§ **Aim of the task**
For the material below, count the lines containing "ALARM" and reply with the number alone.

Data supplied: Begin

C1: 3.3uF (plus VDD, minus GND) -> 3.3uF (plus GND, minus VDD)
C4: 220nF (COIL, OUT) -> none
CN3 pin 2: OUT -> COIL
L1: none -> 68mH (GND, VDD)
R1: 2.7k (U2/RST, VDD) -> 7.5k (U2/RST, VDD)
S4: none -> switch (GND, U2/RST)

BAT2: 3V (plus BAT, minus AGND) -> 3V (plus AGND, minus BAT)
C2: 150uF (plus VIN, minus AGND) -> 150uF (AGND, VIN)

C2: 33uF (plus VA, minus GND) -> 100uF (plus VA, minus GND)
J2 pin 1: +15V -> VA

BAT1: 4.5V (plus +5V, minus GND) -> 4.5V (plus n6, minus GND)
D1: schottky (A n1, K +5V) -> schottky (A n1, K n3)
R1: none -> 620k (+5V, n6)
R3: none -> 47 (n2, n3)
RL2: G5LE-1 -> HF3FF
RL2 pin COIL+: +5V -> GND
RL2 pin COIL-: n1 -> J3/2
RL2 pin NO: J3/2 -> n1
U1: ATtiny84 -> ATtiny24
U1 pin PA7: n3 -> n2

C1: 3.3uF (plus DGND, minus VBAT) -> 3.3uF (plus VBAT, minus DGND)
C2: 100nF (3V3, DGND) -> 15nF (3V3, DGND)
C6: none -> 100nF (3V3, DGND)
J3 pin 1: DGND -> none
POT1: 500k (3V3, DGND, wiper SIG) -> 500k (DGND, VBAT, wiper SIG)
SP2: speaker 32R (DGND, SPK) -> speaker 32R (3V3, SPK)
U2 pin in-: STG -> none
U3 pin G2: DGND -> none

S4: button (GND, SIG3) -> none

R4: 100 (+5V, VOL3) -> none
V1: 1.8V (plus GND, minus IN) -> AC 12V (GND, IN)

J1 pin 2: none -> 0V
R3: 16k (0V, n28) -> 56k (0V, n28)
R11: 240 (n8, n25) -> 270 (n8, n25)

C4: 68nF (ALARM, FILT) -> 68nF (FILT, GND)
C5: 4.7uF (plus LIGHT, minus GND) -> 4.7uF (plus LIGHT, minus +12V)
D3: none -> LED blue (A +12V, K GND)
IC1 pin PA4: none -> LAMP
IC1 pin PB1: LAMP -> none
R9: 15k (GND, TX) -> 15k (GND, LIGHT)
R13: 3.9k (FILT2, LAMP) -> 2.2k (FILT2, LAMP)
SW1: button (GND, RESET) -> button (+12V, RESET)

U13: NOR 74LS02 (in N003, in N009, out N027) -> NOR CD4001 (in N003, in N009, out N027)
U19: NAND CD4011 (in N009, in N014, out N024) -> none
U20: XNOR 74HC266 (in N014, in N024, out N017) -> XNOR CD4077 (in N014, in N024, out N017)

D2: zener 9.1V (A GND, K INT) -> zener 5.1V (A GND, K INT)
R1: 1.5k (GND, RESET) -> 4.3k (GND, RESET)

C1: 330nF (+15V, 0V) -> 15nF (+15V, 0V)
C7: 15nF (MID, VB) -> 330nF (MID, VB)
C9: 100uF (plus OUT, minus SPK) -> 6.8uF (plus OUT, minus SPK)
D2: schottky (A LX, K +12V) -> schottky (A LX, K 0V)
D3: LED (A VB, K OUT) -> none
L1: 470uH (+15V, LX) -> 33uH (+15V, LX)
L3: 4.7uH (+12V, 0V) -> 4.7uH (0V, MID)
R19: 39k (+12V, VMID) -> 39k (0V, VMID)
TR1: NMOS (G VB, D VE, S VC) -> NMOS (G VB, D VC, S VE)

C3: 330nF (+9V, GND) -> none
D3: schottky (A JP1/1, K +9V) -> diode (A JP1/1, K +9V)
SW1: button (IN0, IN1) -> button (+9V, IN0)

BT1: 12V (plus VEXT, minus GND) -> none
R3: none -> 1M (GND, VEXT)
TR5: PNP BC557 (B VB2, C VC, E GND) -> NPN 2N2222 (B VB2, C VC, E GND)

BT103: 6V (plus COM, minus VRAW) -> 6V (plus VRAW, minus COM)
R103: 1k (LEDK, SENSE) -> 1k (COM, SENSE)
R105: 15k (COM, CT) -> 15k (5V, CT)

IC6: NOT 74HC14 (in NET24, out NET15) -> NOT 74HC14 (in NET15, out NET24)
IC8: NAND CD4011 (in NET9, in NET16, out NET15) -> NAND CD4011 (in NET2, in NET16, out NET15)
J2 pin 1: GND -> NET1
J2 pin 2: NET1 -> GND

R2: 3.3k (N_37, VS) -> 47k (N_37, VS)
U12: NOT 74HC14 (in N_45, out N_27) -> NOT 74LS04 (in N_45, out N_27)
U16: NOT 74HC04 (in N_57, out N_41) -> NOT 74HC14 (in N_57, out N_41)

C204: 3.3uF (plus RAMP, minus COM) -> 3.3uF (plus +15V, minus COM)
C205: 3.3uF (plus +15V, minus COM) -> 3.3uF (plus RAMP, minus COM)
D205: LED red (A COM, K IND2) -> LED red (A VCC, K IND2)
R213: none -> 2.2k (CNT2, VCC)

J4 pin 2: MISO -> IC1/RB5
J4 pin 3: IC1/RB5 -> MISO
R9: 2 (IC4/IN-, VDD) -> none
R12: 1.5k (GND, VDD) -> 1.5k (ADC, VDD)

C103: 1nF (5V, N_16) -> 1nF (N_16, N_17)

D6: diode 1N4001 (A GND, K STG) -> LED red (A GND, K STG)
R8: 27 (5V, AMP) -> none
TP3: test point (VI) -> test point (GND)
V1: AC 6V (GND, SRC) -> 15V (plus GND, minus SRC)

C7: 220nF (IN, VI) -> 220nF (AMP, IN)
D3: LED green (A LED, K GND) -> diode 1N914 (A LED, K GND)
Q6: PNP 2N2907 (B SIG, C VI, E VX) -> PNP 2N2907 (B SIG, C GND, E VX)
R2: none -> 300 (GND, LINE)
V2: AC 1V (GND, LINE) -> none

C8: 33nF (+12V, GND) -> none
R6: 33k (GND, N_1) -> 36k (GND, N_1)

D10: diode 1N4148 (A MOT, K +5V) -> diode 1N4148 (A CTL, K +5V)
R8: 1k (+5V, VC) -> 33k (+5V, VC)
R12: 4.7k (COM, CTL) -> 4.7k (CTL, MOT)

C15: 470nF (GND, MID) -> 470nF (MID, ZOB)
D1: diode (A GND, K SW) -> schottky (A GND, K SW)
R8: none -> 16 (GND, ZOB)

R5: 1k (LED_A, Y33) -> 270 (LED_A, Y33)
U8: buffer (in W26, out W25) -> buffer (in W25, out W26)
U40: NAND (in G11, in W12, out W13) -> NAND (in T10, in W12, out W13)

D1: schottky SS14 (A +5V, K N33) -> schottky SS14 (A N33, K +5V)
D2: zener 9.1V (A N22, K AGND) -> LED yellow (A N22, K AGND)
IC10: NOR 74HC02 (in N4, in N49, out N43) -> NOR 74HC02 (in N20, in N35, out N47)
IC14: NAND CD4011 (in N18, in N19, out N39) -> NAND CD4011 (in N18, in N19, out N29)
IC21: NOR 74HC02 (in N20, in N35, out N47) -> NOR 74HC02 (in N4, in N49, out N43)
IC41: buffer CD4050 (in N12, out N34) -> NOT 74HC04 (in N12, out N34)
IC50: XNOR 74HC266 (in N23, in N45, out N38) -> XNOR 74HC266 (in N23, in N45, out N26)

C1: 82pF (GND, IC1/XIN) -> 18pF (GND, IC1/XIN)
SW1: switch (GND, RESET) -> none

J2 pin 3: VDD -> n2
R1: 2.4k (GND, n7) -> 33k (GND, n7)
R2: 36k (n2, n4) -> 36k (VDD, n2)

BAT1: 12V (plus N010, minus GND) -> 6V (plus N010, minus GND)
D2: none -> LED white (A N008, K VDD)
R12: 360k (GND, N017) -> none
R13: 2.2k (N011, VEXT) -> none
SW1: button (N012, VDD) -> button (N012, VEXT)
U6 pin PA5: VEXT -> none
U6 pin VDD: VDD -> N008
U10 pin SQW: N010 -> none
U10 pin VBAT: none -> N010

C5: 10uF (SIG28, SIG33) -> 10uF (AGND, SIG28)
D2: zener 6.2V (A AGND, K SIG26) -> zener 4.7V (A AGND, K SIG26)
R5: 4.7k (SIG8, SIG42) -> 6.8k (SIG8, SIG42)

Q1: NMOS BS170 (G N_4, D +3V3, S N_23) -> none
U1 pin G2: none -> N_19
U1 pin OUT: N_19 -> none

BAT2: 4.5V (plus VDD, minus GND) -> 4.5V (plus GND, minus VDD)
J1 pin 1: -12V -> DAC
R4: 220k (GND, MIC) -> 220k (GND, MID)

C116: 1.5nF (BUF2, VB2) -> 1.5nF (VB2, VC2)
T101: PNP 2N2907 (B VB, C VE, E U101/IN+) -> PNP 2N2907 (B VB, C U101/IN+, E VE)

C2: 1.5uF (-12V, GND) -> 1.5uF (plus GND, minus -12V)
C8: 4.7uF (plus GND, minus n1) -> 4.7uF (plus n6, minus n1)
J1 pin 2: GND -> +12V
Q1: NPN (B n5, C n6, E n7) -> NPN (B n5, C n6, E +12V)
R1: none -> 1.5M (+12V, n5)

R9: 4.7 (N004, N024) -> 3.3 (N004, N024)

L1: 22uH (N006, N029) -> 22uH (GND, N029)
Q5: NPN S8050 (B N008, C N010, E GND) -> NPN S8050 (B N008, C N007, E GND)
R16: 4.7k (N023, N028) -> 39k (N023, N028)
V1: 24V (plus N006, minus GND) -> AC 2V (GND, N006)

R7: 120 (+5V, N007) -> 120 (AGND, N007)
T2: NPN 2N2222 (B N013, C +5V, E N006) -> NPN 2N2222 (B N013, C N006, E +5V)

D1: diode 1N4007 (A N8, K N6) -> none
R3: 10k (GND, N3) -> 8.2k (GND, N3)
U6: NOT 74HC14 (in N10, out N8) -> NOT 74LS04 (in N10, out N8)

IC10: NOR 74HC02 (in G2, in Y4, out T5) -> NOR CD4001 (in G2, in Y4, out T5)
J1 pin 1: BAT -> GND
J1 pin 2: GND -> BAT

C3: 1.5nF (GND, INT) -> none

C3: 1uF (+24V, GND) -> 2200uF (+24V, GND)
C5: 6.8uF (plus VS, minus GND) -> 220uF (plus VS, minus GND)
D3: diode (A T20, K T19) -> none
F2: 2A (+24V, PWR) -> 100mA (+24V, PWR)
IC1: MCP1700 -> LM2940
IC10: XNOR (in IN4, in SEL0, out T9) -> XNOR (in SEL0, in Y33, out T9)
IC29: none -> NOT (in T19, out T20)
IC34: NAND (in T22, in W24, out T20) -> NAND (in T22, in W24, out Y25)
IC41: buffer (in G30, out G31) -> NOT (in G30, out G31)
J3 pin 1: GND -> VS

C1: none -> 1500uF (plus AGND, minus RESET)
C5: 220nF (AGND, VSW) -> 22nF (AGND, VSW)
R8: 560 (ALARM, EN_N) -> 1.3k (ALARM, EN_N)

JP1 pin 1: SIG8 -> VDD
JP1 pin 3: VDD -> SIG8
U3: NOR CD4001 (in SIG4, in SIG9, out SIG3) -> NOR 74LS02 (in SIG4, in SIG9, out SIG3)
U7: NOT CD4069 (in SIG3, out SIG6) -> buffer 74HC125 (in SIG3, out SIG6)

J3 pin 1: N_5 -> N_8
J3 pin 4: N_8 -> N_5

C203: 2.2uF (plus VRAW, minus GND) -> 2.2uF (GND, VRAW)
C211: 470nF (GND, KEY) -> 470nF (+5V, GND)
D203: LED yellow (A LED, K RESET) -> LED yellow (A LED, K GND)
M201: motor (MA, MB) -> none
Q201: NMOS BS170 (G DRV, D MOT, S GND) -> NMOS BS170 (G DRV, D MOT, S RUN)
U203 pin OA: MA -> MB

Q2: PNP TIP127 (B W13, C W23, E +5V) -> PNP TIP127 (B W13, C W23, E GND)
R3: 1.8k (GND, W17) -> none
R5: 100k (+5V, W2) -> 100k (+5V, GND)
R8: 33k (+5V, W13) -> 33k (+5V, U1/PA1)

Data supplied: End

§ **Problem solution**
2